Stored records:
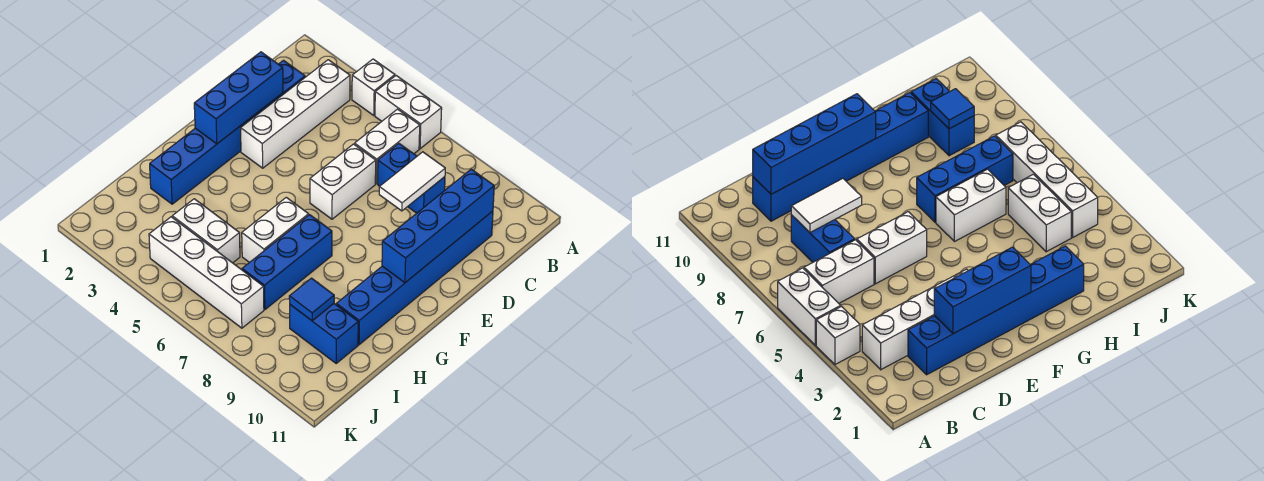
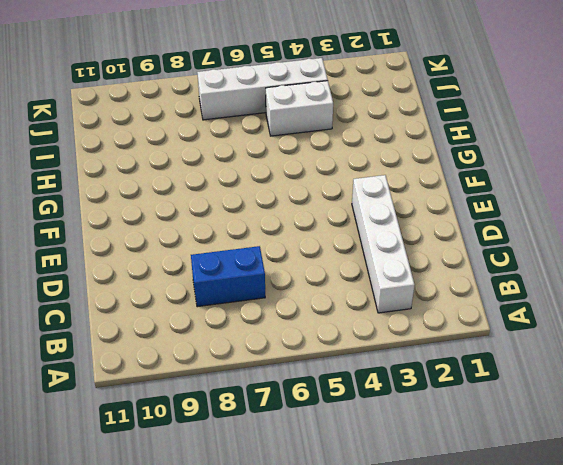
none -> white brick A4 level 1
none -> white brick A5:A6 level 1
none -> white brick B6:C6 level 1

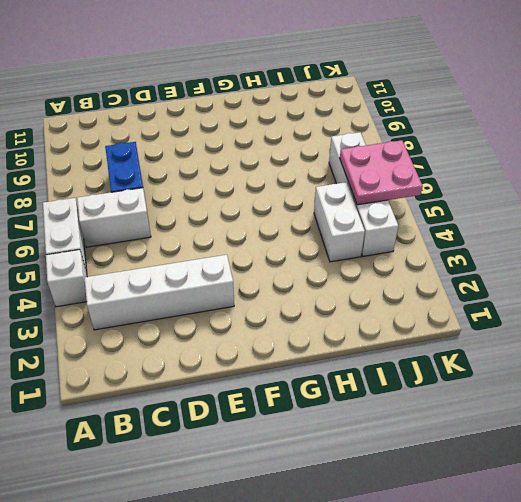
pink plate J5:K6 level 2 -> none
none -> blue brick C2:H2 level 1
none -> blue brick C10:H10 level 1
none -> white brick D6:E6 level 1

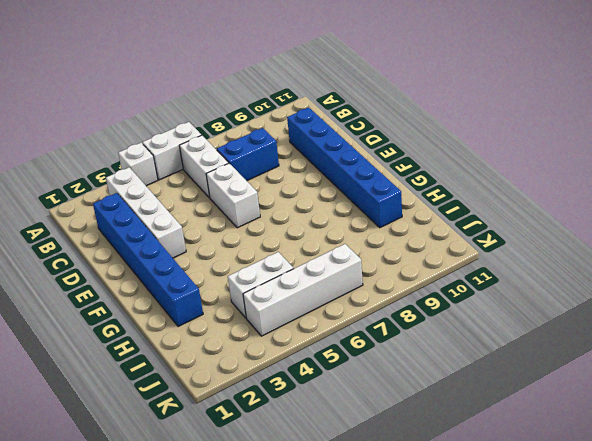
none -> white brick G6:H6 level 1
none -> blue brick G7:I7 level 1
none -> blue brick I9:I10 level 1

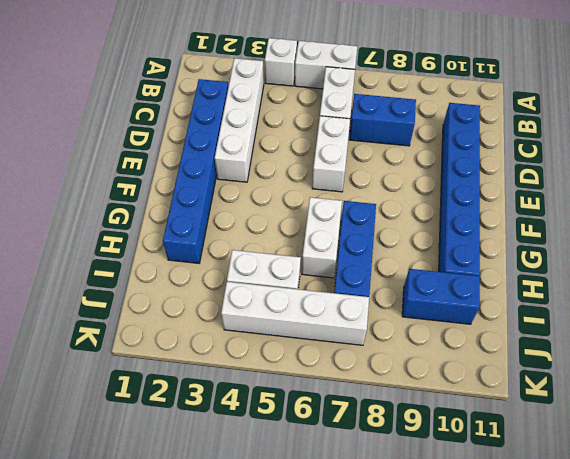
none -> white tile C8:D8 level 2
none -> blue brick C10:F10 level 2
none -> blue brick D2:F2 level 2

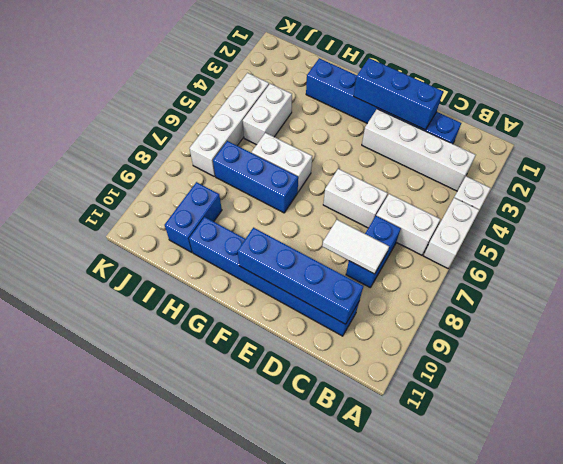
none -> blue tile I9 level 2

* _Instructions for the task_: Your response should be the lines of the entries above that include the string "tile".

* _Task answer_:
none -> white tile C8:D8 level 2
none -> blue tile I9 level 2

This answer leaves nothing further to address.